WHAT THE TASK REQUIRES >>
Beginning with the line that has "D4: LED orange", write out each line down to the end of the records below exactly, and include no pictures.

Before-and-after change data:
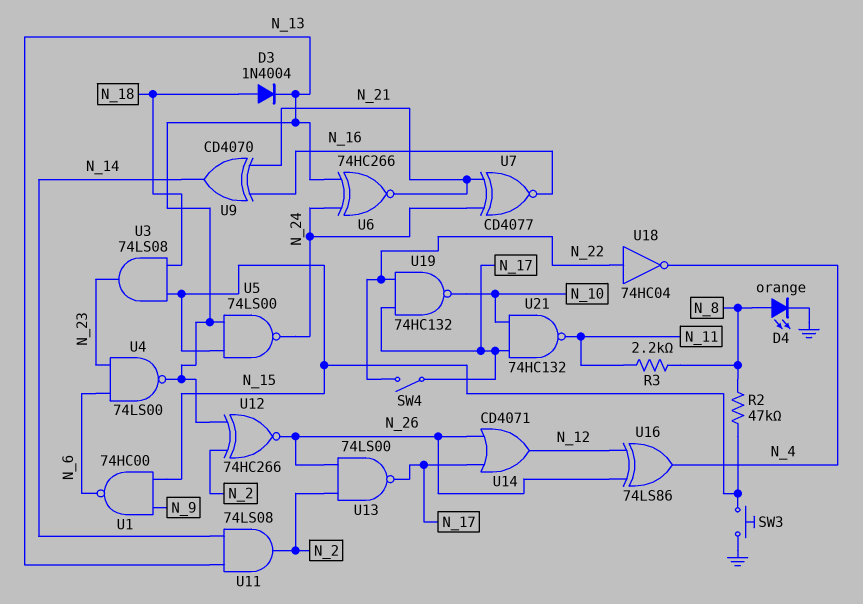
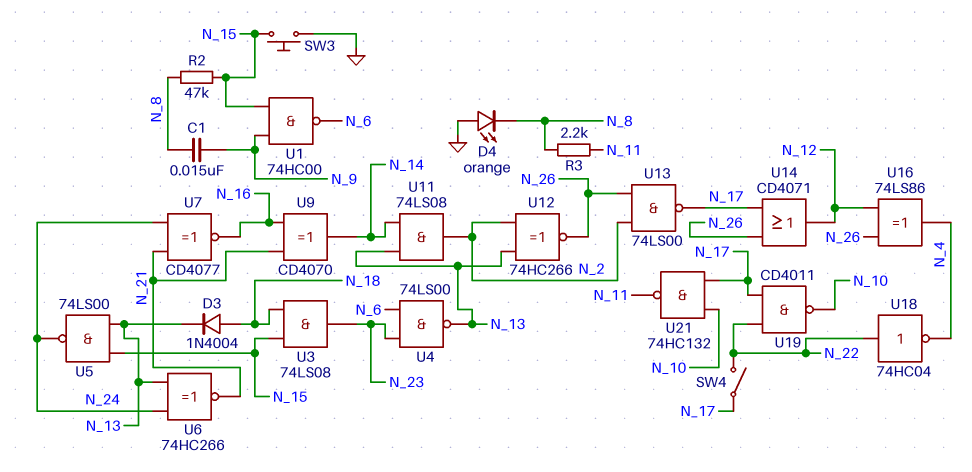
C1: none -> 15nF (N_8, N_9)
D4: LED orange (A N_8, K GND) -> LED orange (A GND, K N_8)
U19: NAND 74HC132 (in N_17, in N_22, out N_10) -> NAND CD4011 (in N_17, in N_22, out N_10)

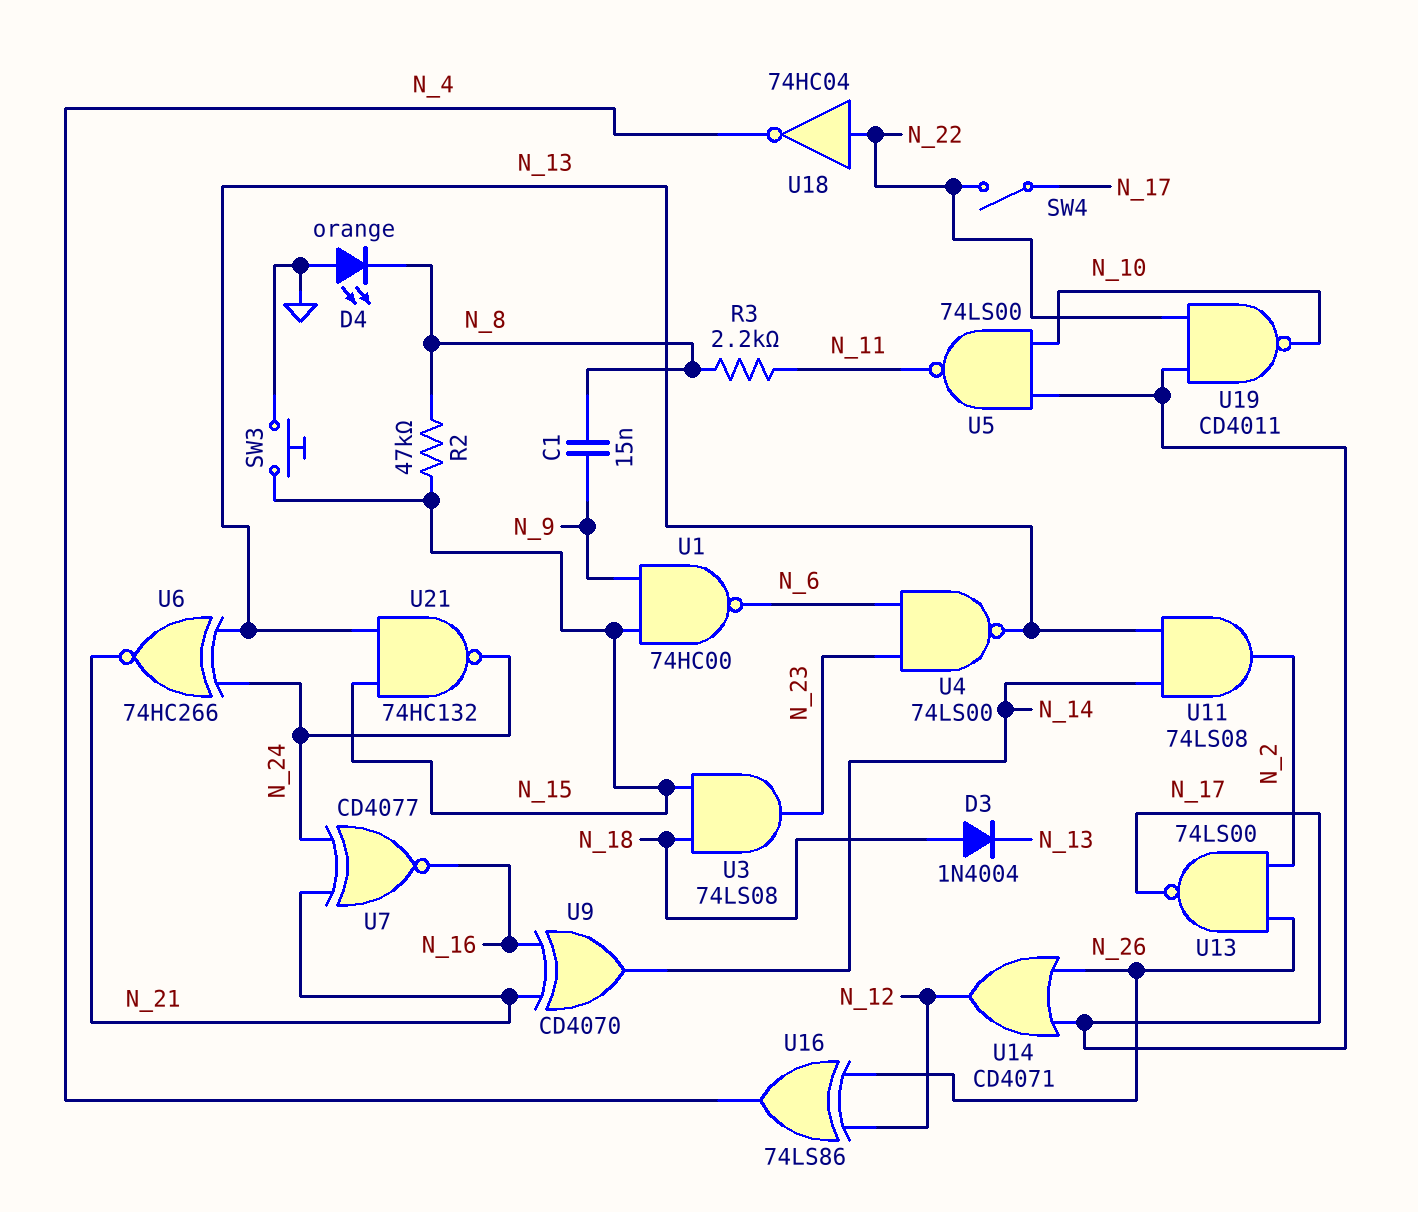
U5: NAND 74LS00 (in N_13, in N_15, out N_24) -> NAND 74LS00 (in N_10, in N_17, out N_11)
U12: XNOR 74HC266 (in N_2, in N_13, out N_26) -> none
U21: NAND 74HC132 (in N_10, in N_17, out N_11) -> NAND 74HC132 (in N_13, in N_15, out N_24)

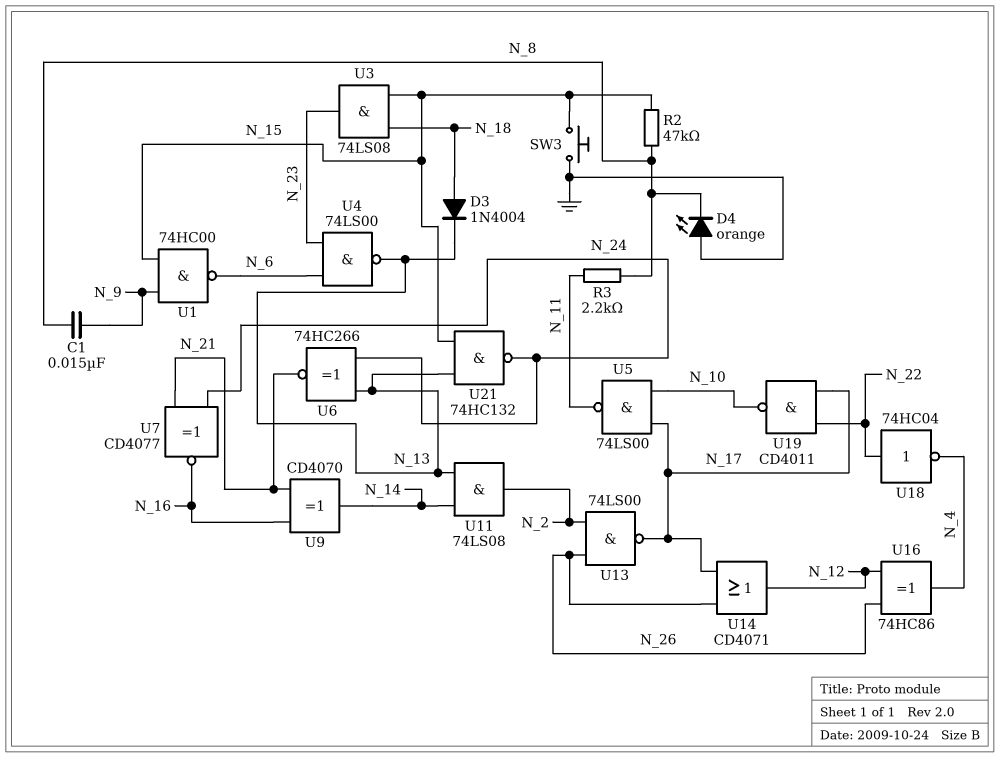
SW4: switch (N_17, N_22) -> none
U16: XOR 74LS86 (in N_12, in N_26, out N_4) -> XOR 74HC86 (in N_12, in N_26, out N_4)

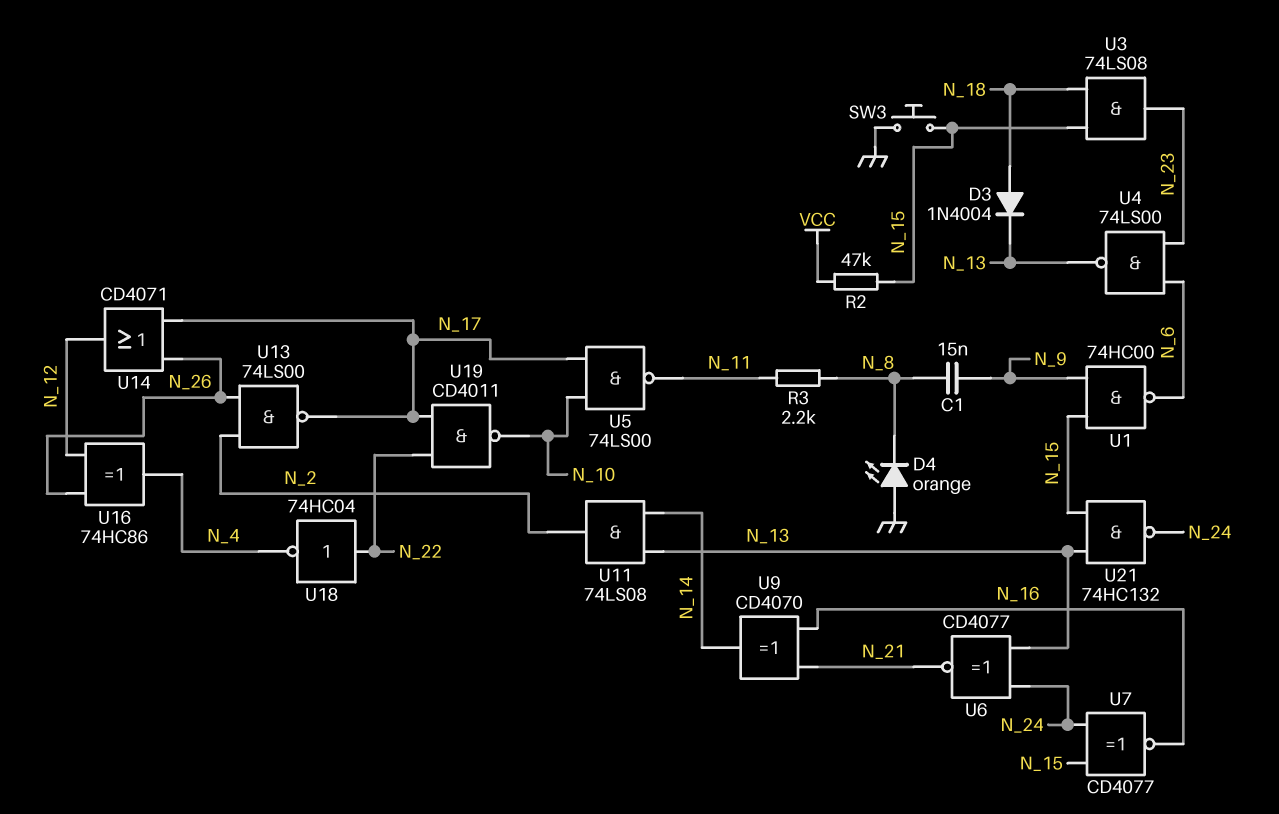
R2: 47k (N_8, N_15) -> 47k (N_15, VCC)
U6: XNOR 74HC266 (in N_13, in N_24, out N_21) -> XNOR CD4077 (in N_13, in N_24, out N_21)
U7: XNOR CD4077 (in N_21, in N_24, out N_16) -> XNOR CD4077 (in N_15, in N_24, out N_16)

ANSWER SECTION >>
D4: LED orange (A N_8, K GND) -> LED orange (A GND, K N_8)
U19: NAND 74HC132 (in N_17, in N_22, out N_10) -> NAND CD4011 (in N_17, in N_22, out N_10)

U5: NAND 74LS00 (in N_13, in N_15, out N_24) -> NAND 74LS00 (in N_10, in N_17, out N_11)
U12: XNOR 74HC266 (in N_2, in N_13, out N_26) -> none
U21: NAND 74HC132 (in N_10, in N_17, out N_11) -> NAND 74HC132 (in N_13, in N_15, out N_24)

SW4: switch (N_17, N_22) -> none
U16: XOR 74LS86 (in N_12, in N_26, out N_4) -> XOR 74HC86 (in N_12, in N_26, out N_4)

R2: 47k (N_8, N_15) -> 47k (N_15, VCC)
U6: XNOR 74HC266 (in N_13, in N_24, out N_21) -> XNOR CD4077 (in N_13, in N_24, out N_21)
U7: XNOR CD4077 (in N_21, in N_24, out N_16) -> XNOR CD4077 (in N_15, in N_24, out N_16)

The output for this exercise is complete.